Entries shown START

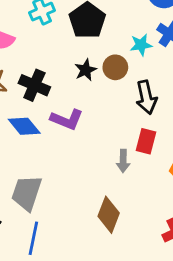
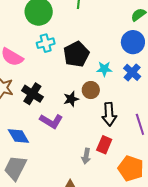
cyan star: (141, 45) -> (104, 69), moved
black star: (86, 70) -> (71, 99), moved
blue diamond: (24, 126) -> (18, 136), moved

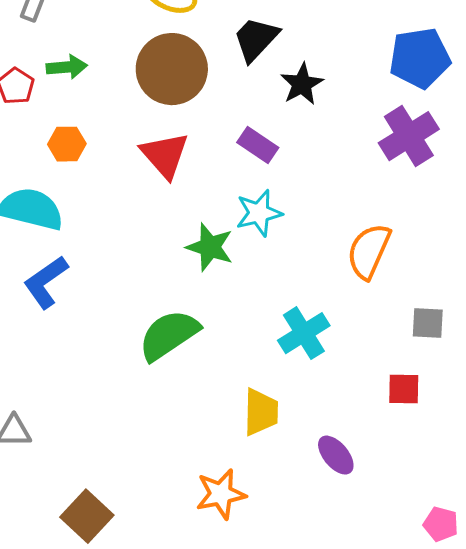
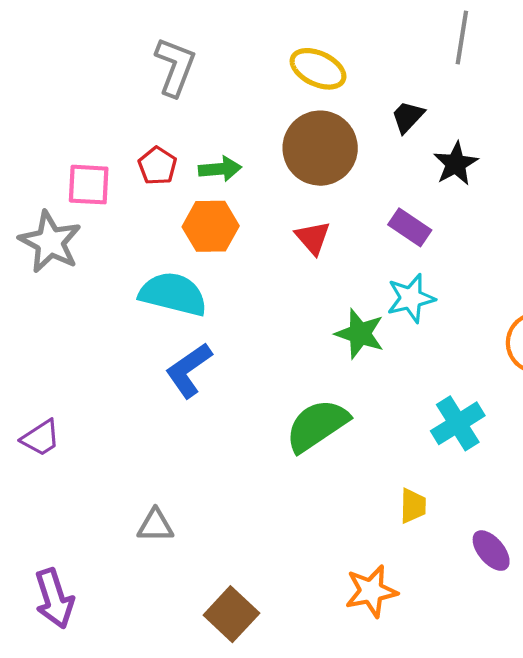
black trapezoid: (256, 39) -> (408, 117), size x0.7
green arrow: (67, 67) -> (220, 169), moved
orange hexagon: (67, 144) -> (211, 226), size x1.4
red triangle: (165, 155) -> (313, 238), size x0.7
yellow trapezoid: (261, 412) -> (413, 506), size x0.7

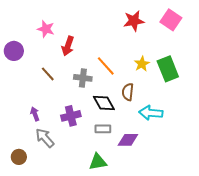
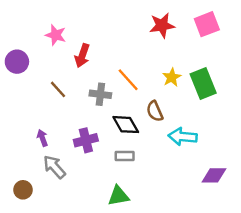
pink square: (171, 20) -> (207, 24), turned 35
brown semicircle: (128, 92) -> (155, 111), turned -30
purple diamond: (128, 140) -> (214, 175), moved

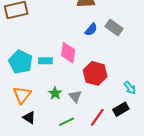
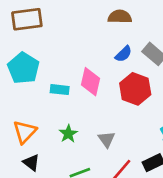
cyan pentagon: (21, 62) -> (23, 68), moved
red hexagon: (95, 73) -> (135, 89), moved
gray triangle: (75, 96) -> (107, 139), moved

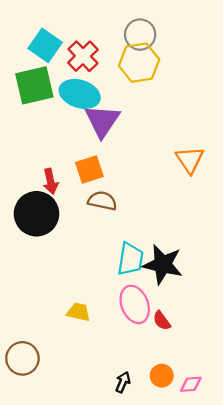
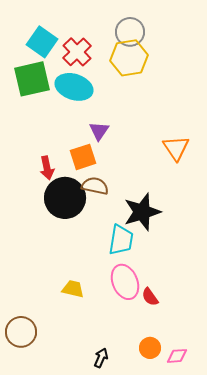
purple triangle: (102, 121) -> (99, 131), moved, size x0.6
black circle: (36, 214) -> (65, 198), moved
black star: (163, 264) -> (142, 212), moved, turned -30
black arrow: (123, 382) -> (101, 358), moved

Entries shown END

# Exercise prompt
To answer, repeat exactly the lines from the line containing "green arrow: (67, 67) -> (220, 169), moved" through the last line of the data above, leaving out all pictures.

# Written answer
green arrow: (67, 67) -> (220, 169), moved
orange hexagon: (67, 144) -> (211, 226), size x1.4
red triangle: (165, 155) -> (313, 238), size x0.7
yellow trapezoid: (261, 412) -> (413, 506), size x0.7

pink square: (171, 20) -> (207, 24), turned 35
brown semicircle: (128, 92) -> (155, 111), turned -30
purple diamond: (128, 140) -> (214, 175), moved

cyan pentagon: (21, 62) -> (23, 68), moved
red hexagon: (95, 73) -> (135, 89), moved
gray triangle: (75, 96) -> (107, 139), moved

purple triangle: (102, 121) -> (99, 131), moved, size x0.6
black circle: (36, 214) -> (65, 198), moved
black star: (163, 264) -> (142, 212), moved, turned -30
black arrow: (123, 382) -> (101, 358), moved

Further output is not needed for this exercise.